*Data extract*.
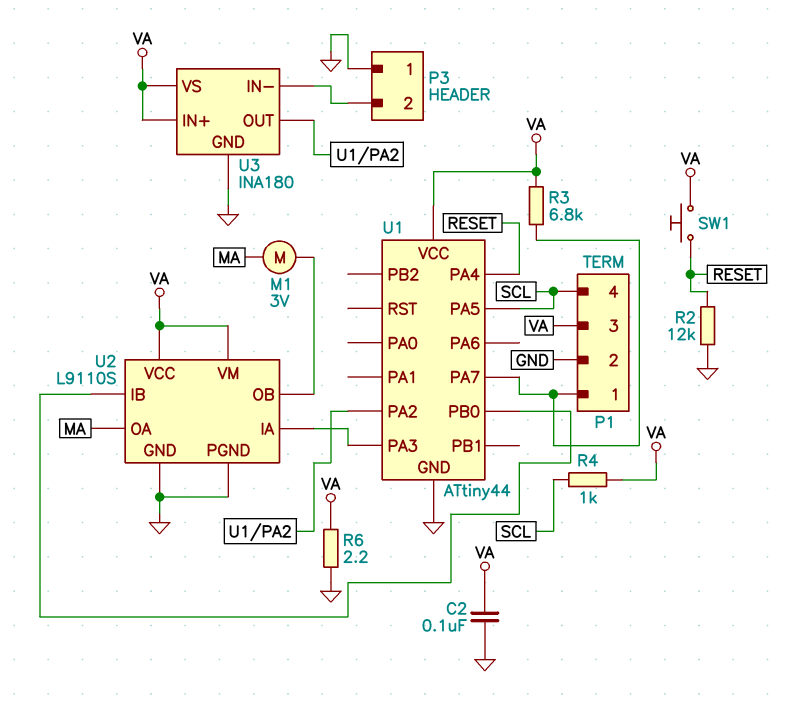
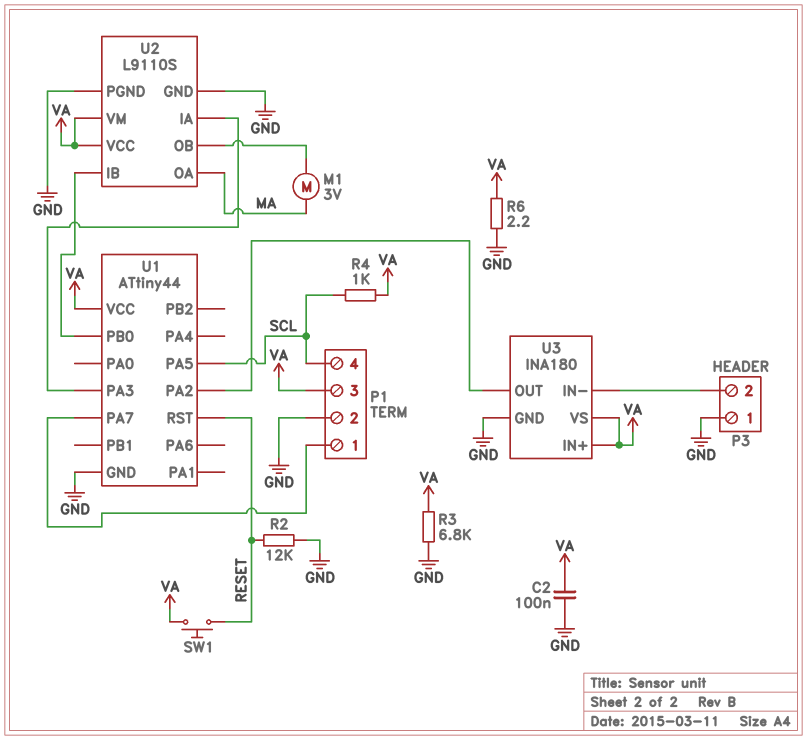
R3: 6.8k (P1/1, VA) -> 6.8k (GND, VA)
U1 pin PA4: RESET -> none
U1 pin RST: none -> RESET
...
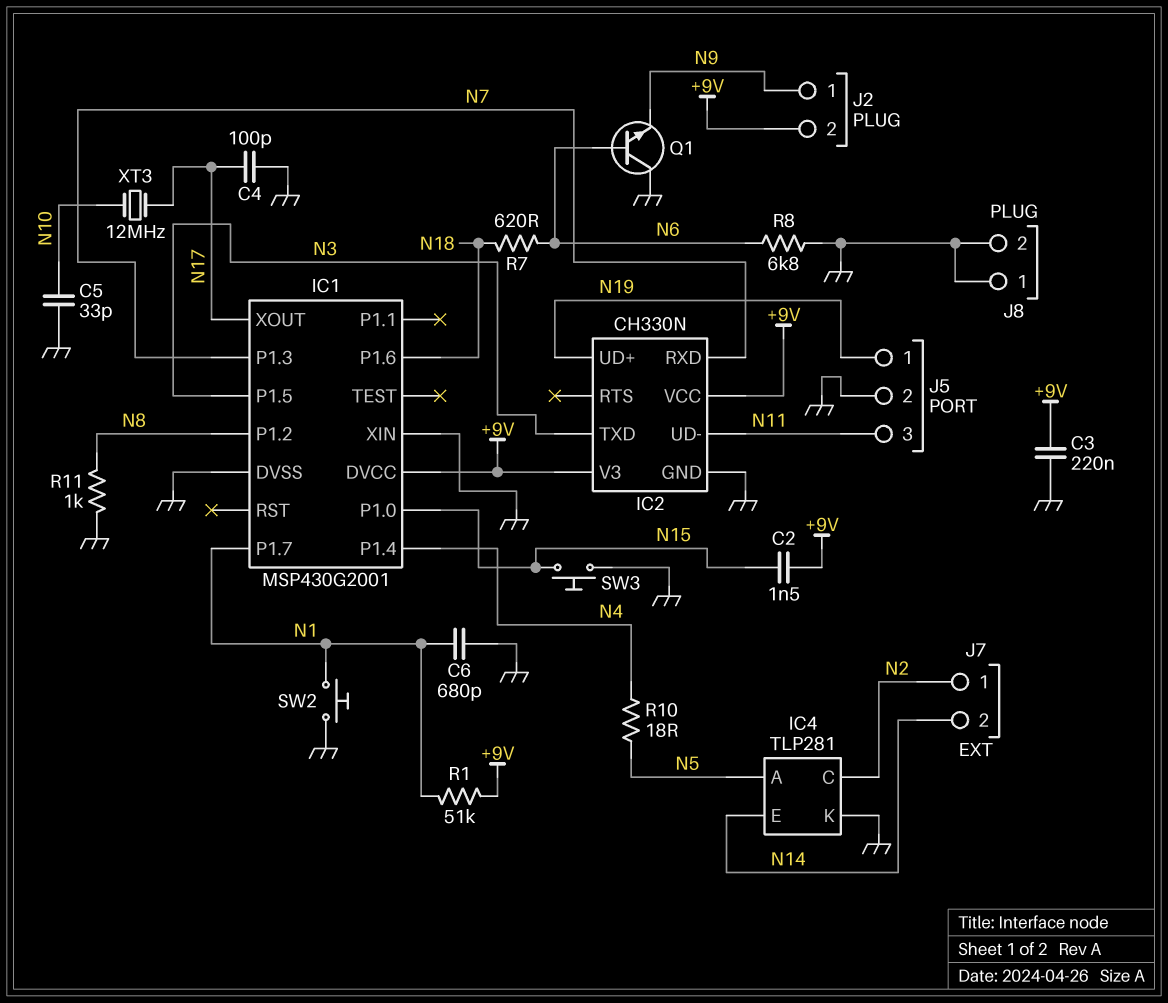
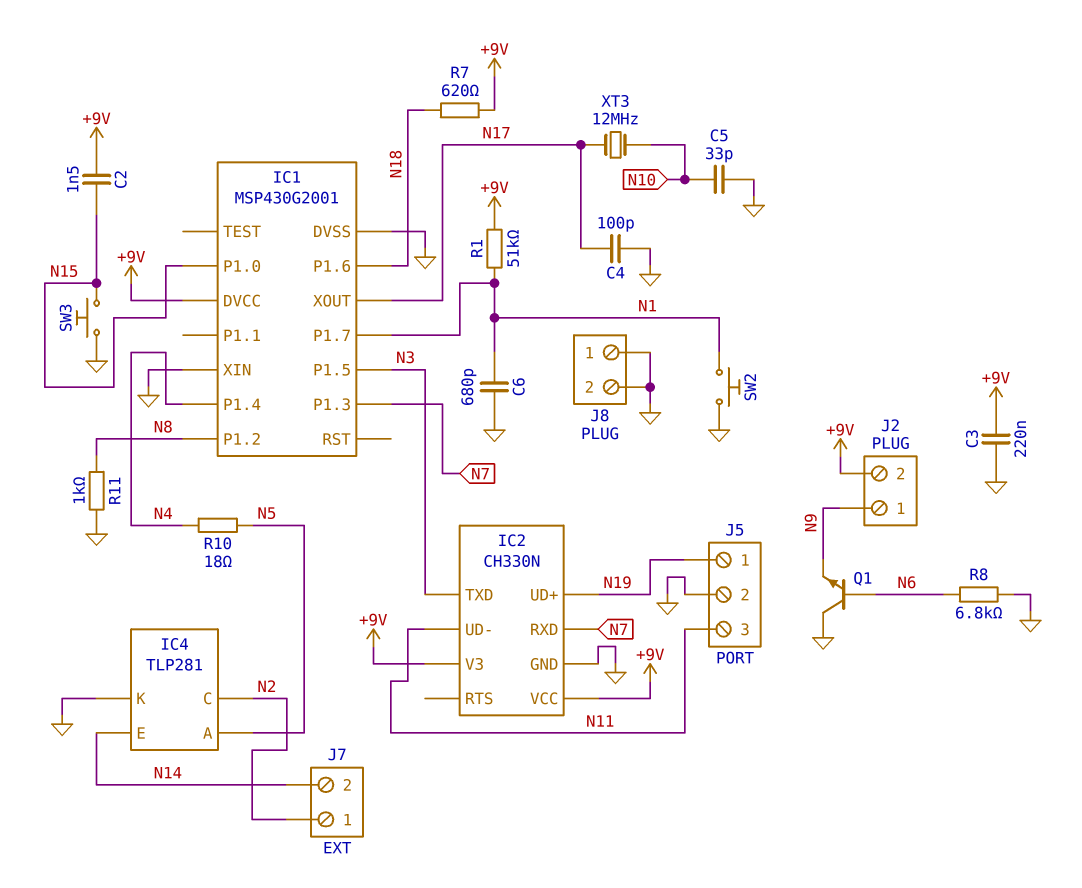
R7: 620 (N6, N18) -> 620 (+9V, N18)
---
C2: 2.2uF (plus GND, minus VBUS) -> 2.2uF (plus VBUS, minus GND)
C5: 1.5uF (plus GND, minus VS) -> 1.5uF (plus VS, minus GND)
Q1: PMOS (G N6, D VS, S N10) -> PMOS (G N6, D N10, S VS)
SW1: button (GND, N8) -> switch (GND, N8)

*What this task involves*.
A single number is the answer: the count of lines in the material above that contain "minus".

*Result*.
2